● **WHAT IS REQUIRED**:
Find "black brick D8:D10" and "red round brick K2 level 2 -> none" in the records below. Copy the lines holding them and every line between, exactly, and no others.

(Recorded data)
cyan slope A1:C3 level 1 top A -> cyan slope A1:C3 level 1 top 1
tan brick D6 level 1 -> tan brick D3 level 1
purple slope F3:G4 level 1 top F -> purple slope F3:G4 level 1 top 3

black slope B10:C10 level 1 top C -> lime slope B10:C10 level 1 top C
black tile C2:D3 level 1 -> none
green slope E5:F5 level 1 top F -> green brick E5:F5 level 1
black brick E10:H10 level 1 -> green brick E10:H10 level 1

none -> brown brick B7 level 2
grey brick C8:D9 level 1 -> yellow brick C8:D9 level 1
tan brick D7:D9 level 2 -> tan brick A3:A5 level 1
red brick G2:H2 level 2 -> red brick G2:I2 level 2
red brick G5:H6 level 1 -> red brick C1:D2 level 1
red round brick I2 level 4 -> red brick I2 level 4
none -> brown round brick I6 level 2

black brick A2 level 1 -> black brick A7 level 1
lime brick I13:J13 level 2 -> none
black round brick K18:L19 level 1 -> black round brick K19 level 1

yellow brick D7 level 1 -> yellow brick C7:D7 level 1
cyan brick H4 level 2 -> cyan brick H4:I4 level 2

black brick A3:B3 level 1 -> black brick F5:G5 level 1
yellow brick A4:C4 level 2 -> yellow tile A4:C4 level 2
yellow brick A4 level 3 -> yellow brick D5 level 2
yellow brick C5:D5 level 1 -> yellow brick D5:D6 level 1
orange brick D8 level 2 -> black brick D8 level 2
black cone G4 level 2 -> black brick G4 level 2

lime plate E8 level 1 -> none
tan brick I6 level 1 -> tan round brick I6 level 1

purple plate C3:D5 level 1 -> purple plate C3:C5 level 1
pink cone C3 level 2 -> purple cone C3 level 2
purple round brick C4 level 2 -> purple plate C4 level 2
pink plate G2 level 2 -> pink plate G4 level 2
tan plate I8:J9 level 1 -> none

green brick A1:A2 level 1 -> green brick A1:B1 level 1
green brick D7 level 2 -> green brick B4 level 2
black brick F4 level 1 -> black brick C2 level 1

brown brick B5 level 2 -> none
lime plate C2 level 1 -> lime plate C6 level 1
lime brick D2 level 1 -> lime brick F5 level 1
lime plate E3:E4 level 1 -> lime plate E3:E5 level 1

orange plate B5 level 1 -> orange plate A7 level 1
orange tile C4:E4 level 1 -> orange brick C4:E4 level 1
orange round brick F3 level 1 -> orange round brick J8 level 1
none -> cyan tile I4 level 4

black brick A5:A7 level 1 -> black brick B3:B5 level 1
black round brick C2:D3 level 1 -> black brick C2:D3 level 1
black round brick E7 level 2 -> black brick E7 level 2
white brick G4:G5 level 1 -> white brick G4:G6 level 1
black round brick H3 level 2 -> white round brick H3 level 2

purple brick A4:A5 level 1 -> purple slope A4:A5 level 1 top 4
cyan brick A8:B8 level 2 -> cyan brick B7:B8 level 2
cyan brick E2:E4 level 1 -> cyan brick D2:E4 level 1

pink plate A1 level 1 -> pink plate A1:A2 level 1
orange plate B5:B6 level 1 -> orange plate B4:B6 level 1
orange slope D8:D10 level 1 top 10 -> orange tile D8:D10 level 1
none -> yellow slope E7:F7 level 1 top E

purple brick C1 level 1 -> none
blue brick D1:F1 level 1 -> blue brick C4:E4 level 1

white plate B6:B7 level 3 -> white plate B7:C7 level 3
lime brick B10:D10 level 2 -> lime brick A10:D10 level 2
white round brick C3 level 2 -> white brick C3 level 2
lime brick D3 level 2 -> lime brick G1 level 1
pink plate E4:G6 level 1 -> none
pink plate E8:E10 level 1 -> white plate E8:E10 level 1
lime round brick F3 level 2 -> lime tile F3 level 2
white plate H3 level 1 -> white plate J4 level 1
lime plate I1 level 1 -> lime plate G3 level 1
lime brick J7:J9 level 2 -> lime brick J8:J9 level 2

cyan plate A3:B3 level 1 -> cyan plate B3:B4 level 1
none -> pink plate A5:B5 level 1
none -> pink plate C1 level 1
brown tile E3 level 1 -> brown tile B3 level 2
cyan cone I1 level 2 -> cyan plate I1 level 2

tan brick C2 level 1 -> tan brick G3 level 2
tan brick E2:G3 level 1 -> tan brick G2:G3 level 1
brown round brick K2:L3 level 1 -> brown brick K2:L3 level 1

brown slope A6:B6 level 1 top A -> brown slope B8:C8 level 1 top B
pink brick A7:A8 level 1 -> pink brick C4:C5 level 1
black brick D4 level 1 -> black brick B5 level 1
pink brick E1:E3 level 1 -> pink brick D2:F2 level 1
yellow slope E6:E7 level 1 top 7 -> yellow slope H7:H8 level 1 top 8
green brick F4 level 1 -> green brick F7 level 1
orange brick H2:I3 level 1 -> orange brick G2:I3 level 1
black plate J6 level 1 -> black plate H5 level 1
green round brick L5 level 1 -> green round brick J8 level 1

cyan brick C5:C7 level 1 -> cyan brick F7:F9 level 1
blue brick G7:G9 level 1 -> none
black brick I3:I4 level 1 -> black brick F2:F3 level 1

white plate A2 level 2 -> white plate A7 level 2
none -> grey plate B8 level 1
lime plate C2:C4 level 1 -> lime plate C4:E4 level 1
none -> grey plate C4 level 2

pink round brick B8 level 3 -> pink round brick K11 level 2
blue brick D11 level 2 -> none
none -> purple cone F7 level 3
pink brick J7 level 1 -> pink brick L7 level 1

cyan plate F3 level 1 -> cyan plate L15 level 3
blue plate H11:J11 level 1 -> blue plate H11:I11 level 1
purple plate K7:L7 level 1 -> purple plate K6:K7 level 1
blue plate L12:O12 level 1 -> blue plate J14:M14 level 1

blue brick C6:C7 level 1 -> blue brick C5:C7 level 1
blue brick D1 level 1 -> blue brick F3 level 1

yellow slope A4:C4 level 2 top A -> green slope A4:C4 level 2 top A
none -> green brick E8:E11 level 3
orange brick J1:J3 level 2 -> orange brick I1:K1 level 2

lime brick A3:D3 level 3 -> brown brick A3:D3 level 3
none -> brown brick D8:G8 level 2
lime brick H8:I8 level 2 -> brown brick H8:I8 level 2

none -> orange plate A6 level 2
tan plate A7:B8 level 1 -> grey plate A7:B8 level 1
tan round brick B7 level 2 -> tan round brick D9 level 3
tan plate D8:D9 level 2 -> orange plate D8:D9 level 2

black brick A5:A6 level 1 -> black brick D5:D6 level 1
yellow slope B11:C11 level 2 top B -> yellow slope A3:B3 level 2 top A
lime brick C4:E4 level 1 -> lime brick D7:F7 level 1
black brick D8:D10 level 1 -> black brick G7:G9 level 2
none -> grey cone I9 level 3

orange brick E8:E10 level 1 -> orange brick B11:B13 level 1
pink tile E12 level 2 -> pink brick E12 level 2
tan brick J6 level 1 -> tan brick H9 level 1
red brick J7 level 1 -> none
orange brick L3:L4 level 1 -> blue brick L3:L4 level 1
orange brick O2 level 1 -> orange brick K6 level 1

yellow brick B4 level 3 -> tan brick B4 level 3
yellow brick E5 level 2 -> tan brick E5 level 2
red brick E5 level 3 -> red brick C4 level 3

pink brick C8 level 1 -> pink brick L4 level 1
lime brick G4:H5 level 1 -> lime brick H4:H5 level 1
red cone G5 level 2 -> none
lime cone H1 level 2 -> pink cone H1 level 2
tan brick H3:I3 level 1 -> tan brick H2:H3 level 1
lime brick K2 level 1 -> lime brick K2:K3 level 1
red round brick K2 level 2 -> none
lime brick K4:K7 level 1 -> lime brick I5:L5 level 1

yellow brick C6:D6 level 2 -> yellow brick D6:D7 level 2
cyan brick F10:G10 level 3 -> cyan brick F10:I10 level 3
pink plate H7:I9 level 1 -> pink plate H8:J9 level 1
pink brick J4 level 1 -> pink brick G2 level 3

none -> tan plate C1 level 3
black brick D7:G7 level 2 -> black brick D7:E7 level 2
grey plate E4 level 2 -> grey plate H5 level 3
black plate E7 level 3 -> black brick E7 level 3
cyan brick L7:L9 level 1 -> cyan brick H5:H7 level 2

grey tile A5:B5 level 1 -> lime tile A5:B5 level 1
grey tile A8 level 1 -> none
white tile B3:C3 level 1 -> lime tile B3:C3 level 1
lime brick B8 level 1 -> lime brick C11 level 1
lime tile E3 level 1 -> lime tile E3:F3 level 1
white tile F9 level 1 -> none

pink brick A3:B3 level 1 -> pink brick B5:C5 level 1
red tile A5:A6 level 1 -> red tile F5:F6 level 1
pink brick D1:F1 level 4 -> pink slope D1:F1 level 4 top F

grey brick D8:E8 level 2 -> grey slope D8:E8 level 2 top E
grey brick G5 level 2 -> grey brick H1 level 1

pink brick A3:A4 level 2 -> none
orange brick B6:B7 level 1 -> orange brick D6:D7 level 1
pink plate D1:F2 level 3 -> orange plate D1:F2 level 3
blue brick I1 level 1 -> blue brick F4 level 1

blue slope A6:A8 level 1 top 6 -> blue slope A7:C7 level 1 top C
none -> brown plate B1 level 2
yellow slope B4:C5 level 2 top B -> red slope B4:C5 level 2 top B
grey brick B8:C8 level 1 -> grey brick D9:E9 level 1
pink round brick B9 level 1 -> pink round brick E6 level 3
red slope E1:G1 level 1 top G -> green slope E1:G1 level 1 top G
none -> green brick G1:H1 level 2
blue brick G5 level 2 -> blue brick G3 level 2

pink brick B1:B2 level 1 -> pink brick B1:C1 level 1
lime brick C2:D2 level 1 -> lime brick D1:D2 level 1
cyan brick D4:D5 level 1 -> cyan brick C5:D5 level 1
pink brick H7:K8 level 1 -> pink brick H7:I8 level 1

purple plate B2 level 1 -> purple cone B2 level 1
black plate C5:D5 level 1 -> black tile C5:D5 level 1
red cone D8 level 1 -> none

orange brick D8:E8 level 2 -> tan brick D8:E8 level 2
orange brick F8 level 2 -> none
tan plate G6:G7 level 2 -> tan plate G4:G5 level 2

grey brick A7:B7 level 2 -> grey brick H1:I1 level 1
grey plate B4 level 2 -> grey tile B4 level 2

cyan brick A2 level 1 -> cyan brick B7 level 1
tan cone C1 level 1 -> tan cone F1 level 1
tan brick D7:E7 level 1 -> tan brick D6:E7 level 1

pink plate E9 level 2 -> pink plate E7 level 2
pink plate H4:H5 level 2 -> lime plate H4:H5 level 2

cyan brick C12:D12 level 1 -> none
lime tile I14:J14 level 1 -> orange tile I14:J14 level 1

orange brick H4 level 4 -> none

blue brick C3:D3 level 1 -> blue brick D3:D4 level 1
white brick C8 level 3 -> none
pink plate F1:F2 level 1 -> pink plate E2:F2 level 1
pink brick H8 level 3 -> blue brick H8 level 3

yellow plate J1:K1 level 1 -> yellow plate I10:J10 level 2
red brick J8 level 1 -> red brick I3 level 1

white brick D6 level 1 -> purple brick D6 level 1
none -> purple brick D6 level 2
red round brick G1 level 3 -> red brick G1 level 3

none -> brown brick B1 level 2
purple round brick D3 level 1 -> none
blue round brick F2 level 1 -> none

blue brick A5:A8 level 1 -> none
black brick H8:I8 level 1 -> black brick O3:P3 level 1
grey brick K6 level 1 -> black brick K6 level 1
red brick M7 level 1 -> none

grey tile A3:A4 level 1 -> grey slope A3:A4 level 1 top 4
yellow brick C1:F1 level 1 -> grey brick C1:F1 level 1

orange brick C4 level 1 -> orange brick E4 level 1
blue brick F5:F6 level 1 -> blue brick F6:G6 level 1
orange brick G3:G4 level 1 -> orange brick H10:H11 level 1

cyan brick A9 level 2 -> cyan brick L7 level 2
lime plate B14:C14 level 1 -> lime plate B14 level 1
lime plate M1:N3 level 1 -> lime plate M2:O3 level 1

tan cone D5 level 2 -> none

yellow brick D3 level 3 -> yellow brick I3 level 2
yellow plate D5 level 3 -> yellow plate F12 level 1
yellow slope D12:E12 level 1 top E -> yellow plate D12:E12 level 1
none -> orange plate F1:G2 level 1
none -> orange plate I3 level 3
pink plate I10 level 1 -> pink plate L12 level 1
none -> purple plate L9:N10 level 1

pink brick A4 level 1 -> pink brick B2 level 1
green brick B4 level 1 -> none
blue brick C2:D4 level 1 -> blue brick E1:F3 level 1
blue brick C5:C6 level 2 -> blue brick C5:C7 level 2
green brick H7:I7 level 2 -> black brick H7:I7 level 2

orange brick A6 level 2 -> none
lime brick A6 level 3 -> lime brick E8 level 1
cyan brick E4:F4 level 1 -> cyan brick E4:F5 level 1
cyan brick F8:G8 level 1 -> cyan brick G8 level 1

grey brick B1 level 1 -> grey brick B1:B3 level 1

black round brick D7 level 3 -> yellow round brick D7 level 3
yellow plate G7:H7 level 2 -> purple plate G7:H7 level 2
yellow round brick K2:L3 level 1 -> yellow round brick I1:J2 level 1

● **ANSWER SPACE**:
black brick D8:D10 level 1 -> black brick G7:G9 level 2
none -> grey cone I9 level 3

orange brick E8:E10 level 1 -> orange brick B11:B13 level 1
pink tile E12 level 2 -> pink brick E12 level 2
tan brick J6 level 1 -> tan brick H9 level 1
red brick J7 level 1 -> none
orange brick L3:L4 level 1 -> blue brick L3:L4 level 1
orange brick O2 level 1 -> orange brick K6 level 1

yellow brick B4 level 3 -> tan brick B4 level 3
yellow brick E5 level 2 -> tan brick E5 level 2
red brick E5 level 3 -> red brick C4 level 3

pink brick C8 level 1 -> pink brick L4 level 1
lime brick G4:H5 level 1 -> lime brick H4:H5 level 1
red cone G5 level 2 -> none
lime cone H1 level 2 -> pink cone H1 level 2
tan brick H3:I3 level 1 -> tan brick H2:H3 level 1
lime brick K2 level 1 -> lime brick K2:K3 level 1
red round brick K2 level 2 -> none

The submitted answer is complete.